◆ **Task to complete**
Range to copy from the entries below: the line containing "green bottle [624,65,762,271] -> none" through the line containing "purple vase [292,337,341,428]", inclusive. Retype only those lines, exactly, without any images.

● ● ●

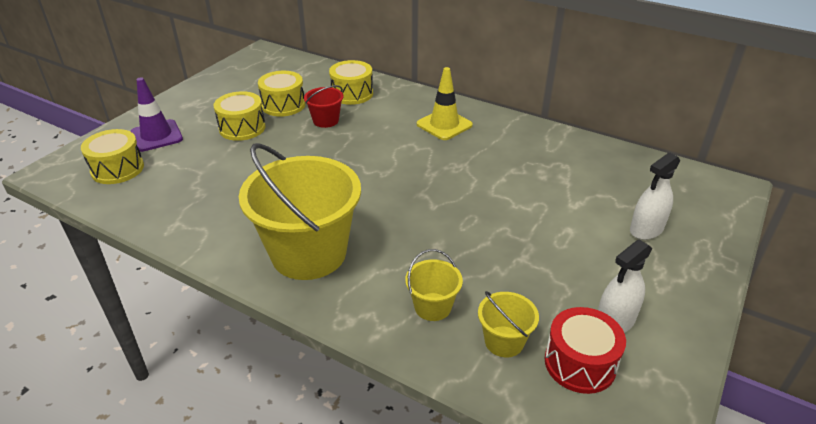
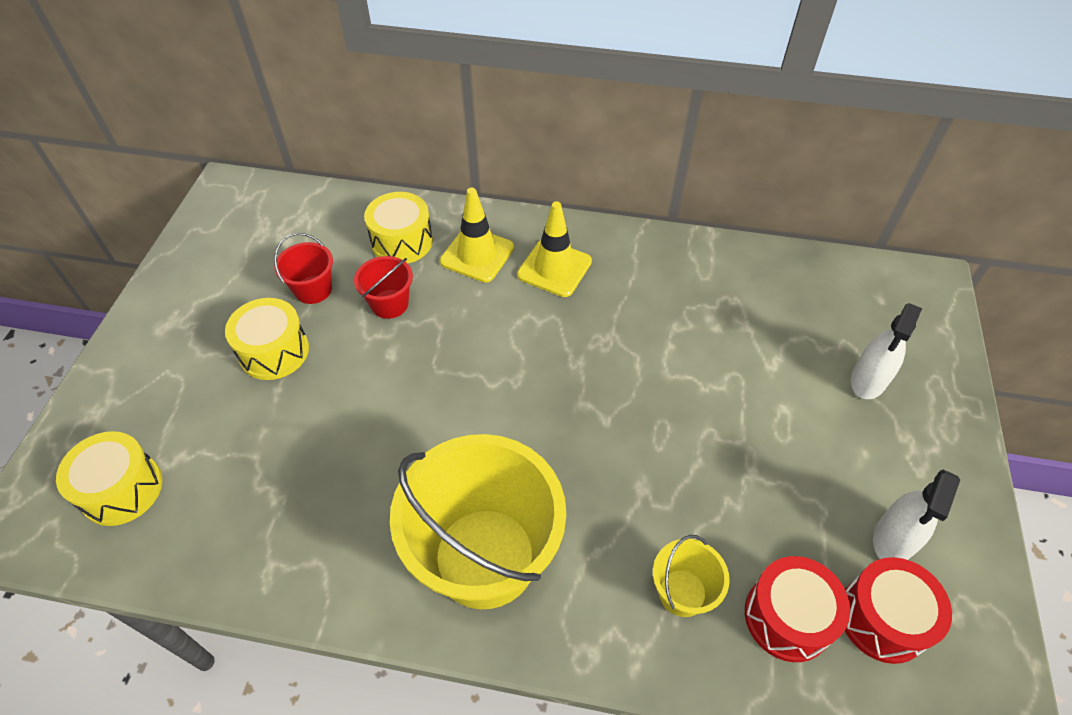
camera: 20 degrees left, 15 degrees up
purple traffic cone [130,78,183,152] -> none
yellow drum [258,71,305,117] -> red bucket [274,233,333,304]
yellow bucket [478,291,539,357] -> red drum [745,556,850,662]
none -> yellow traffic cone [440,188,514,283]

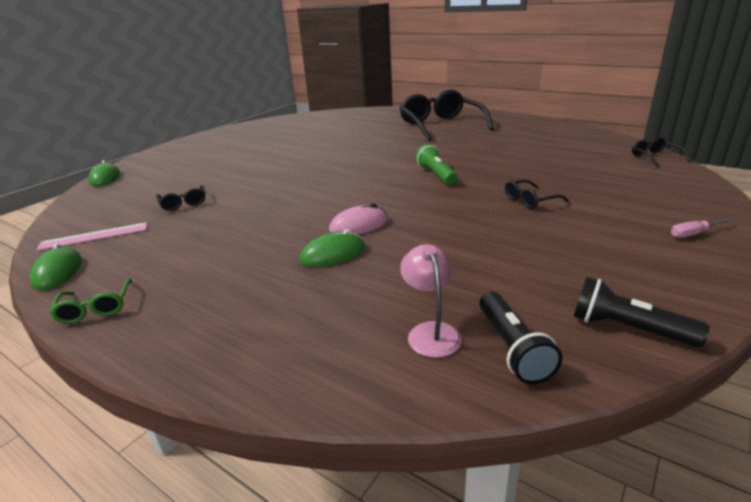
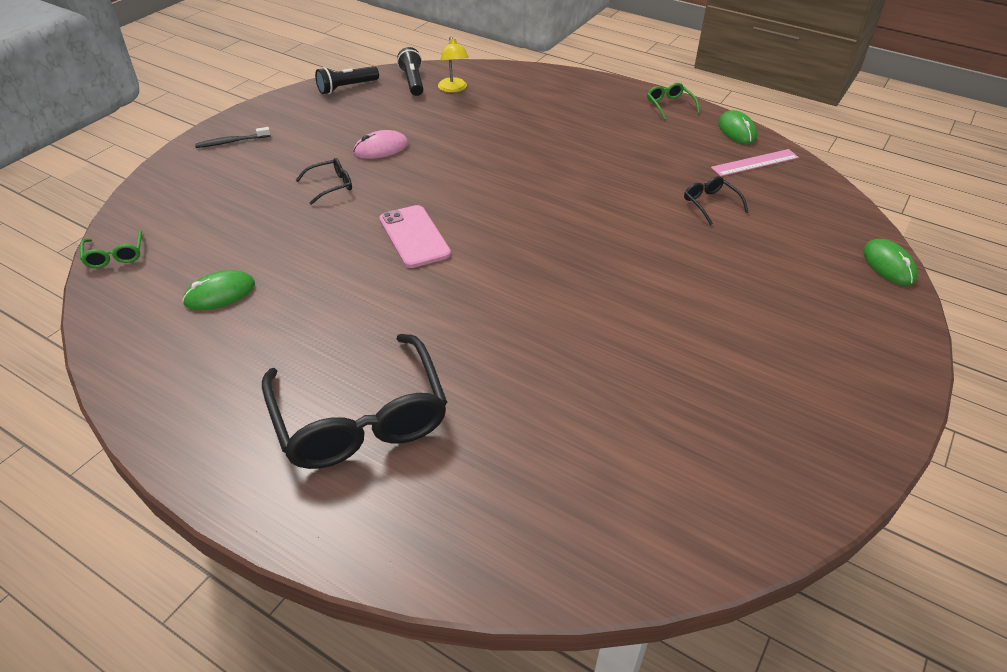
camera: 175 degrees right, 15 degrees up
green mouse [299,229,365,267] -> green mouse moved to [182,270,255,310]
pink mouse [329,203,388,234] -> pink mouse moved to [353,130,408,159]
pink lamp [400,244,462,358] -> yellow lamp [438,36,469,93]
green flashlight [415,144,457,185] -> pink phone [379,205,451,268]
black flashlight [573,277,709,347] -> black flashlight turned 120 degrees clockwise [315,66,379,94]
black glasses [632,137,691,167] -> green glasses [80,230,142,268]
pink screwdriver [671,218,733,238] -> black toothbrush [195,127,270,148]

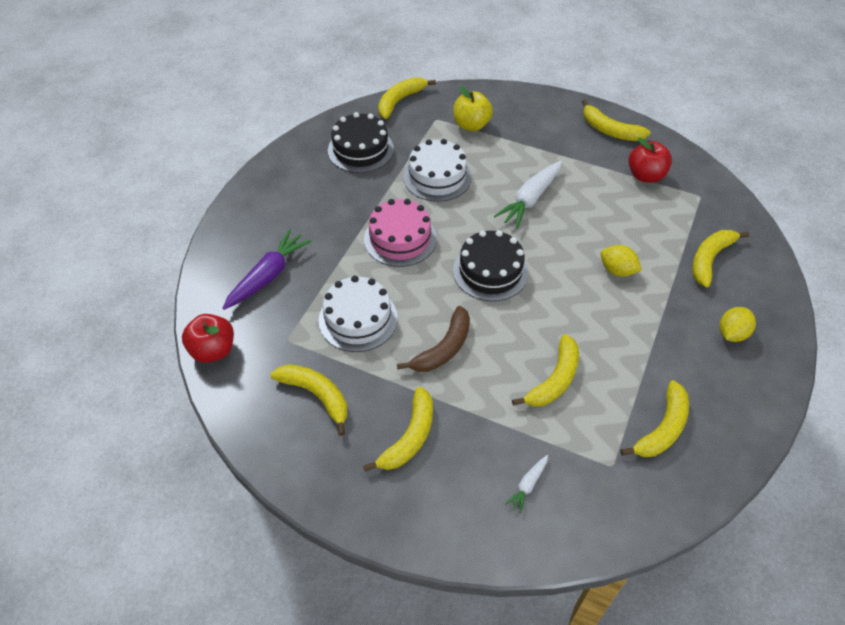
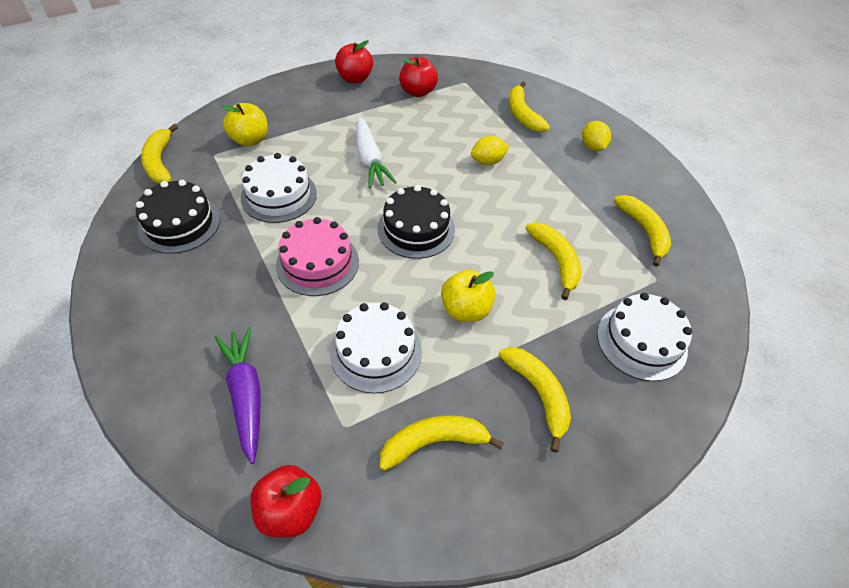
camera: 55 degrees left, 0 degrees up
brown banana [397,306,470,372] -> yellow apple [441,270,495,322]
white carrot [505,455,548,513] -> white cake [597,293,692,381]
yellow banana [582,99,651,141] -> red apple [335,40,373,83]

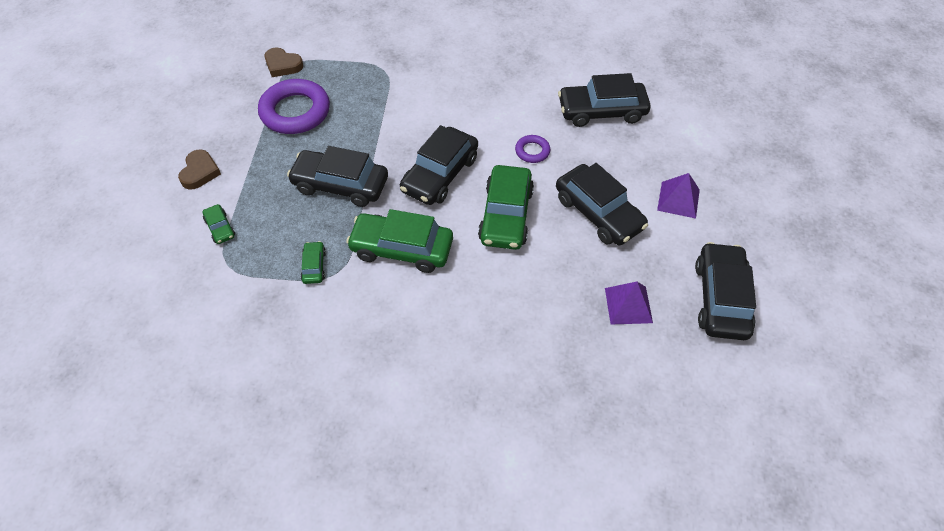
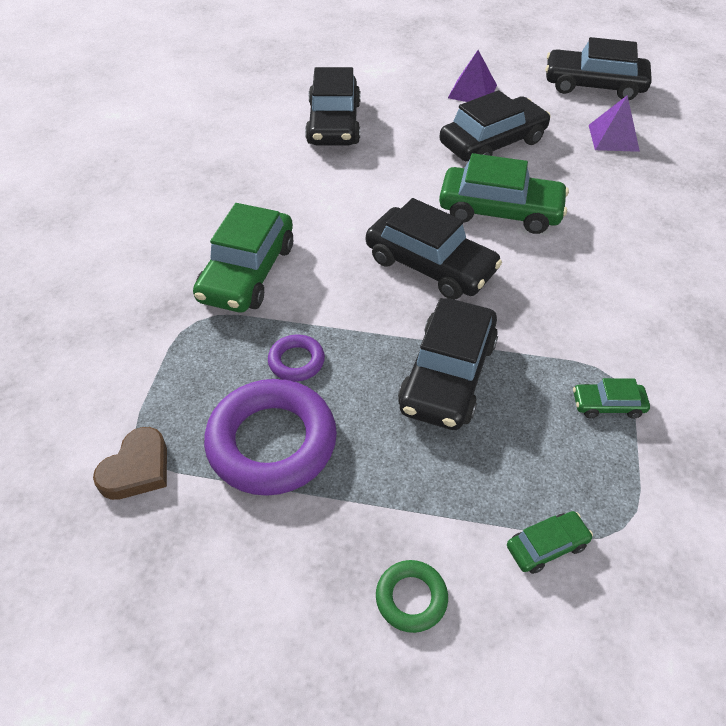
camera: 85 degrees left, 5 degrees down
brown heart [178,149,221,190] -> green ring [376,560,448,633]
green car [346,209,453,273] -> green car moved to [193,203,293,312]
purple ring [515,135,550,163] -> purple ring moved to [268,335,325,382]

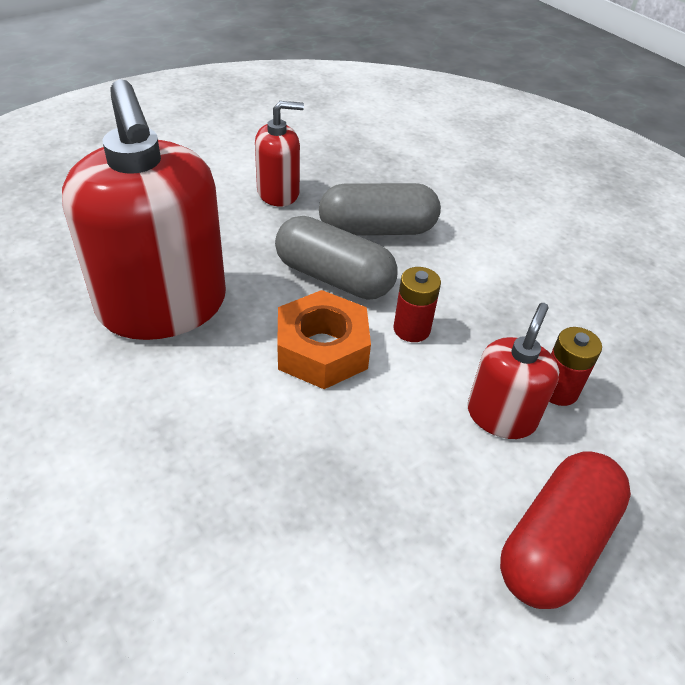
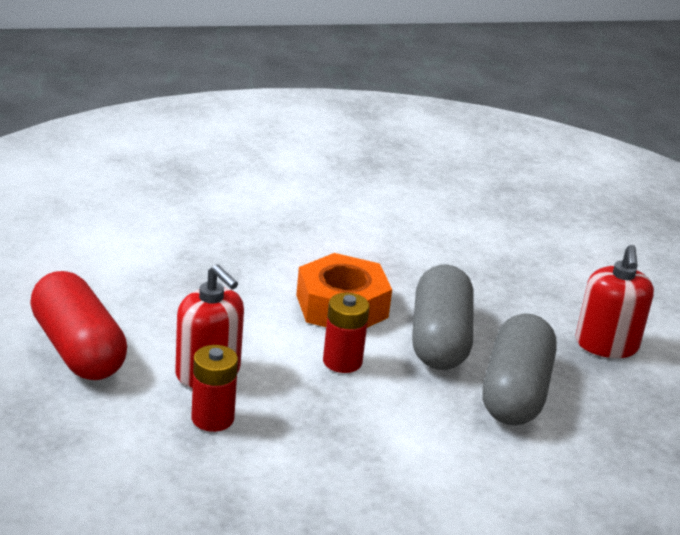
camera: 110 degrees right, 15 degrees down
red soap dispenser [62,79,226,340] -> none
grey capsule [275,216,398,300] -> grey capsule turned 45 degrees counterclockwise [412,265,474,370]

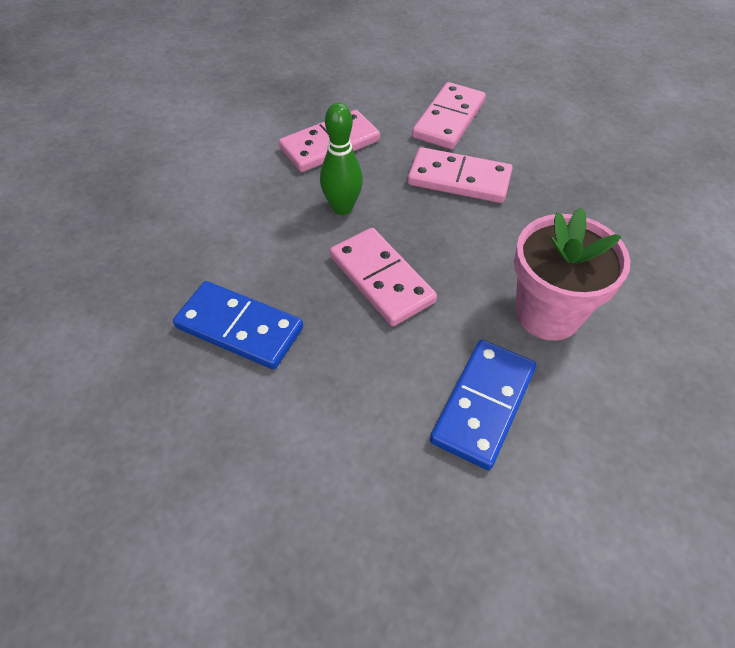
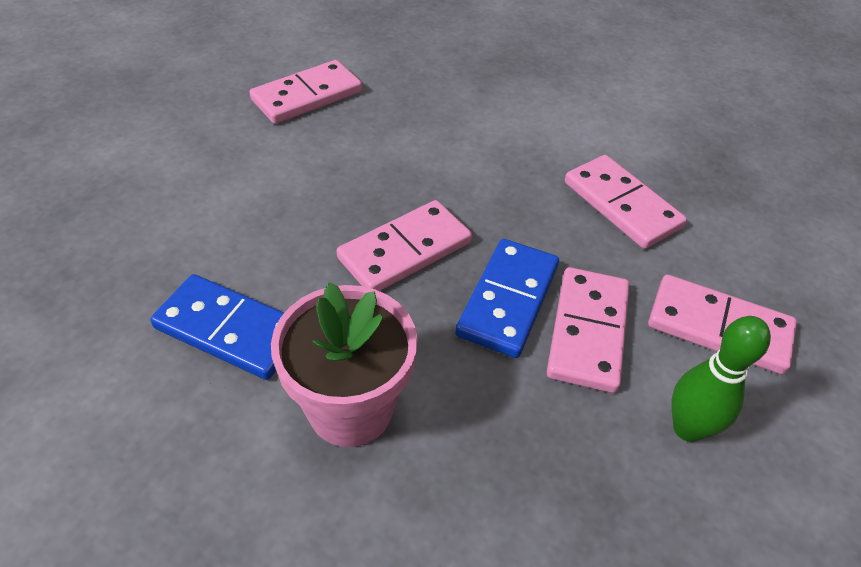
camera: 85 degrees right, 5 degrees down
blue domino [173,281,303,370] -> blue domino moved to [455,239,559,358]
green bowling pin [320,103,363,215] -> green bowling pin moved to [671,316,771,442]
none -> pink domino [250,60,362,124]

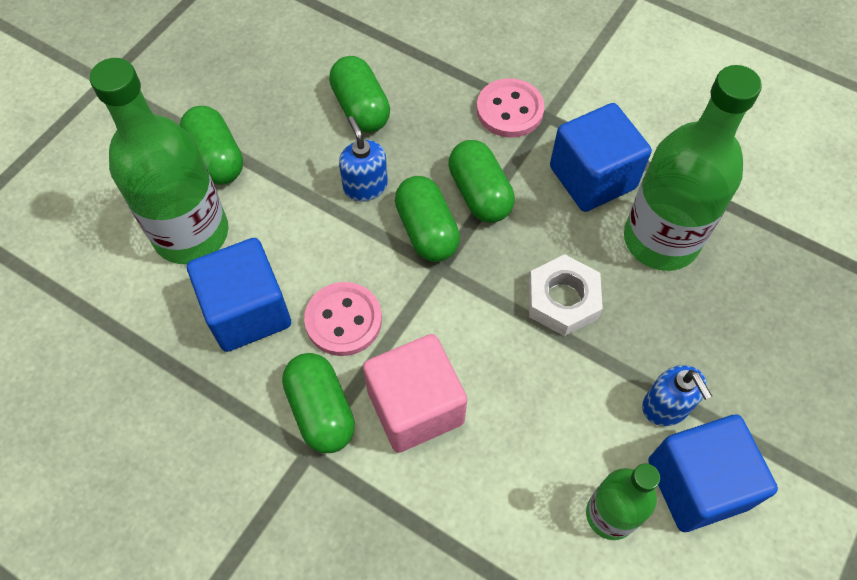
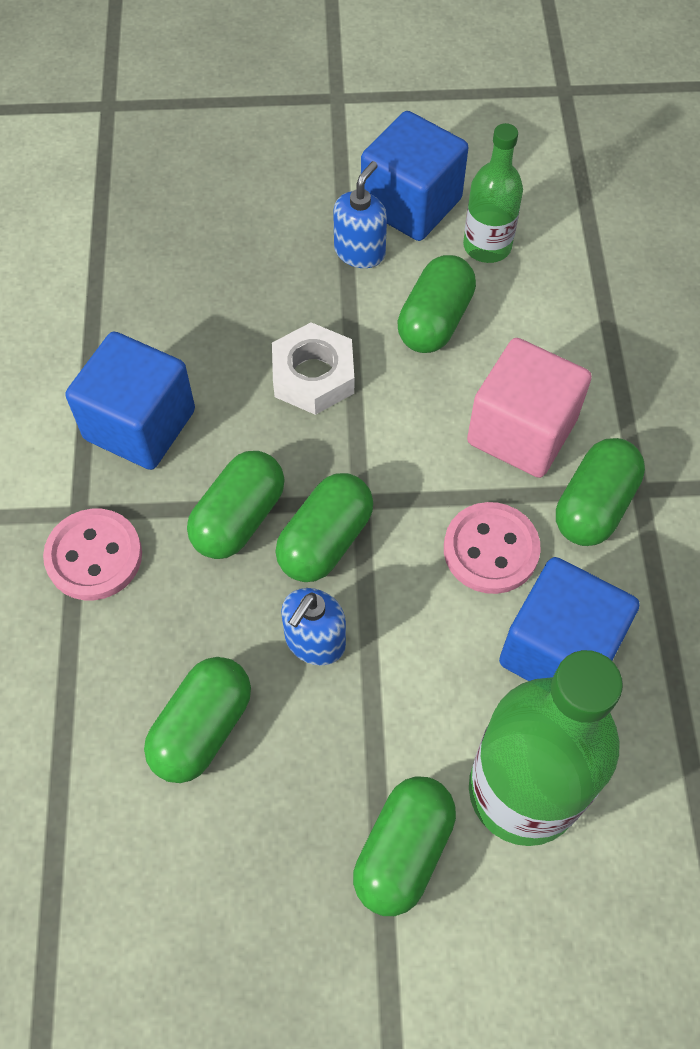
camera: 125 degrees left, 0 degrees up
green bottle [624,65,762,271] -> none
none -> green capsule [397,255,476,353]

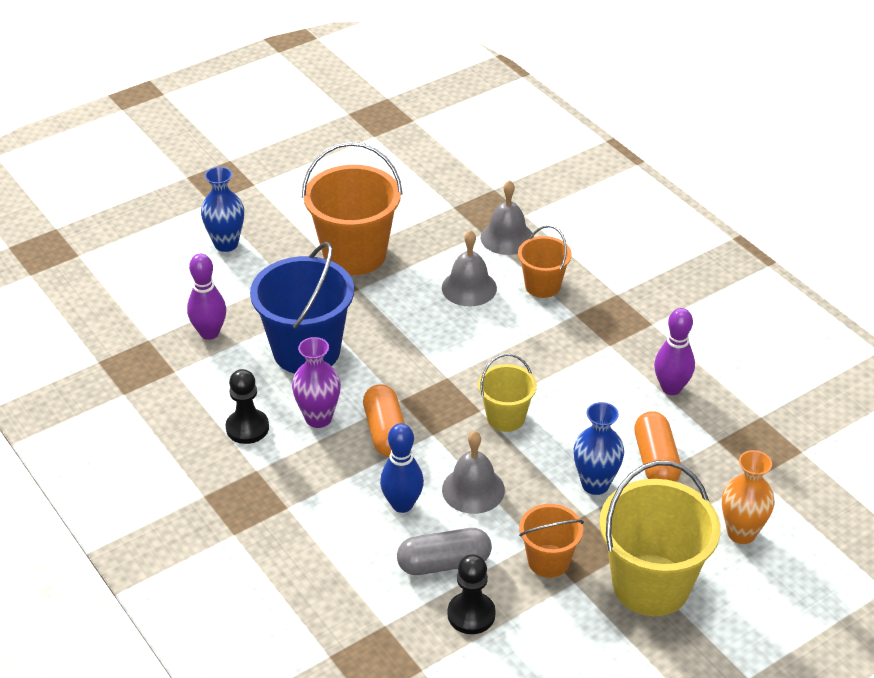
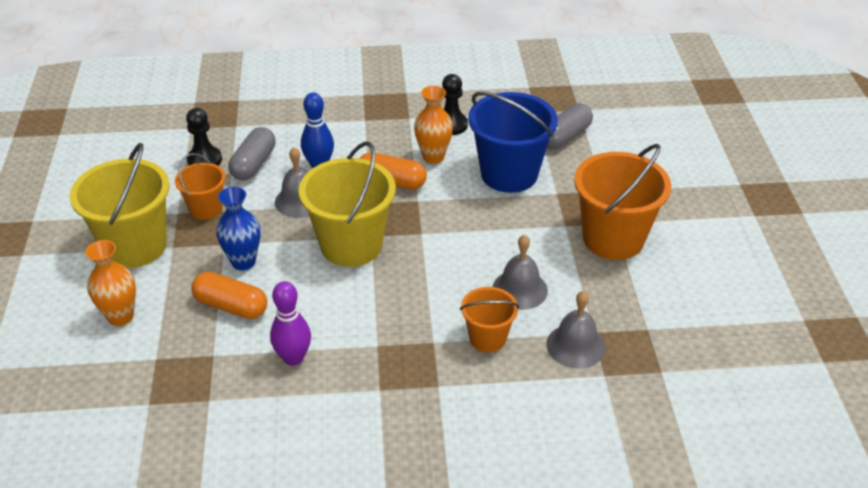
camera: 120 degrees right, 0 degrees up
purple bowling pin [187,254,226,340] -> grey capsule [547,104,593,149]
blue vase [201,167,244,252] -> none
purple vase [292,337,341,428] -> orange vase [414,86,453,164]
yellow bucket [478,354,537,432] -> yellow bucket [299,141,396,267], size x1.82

● ● ●

◆ **Written solution**
green bottle [624,65,762,271] -> none
none -> green capsule [397,255,476,353]

camera: 120 degrees right, 0 degrees up
purple bowling pin [187,254,226,340] -> grey capsule [547,104,593,149]
blue vase [201,167,244,252] -> none
purple vase [292,337,341,428] -> orange vase [414,86,453,164]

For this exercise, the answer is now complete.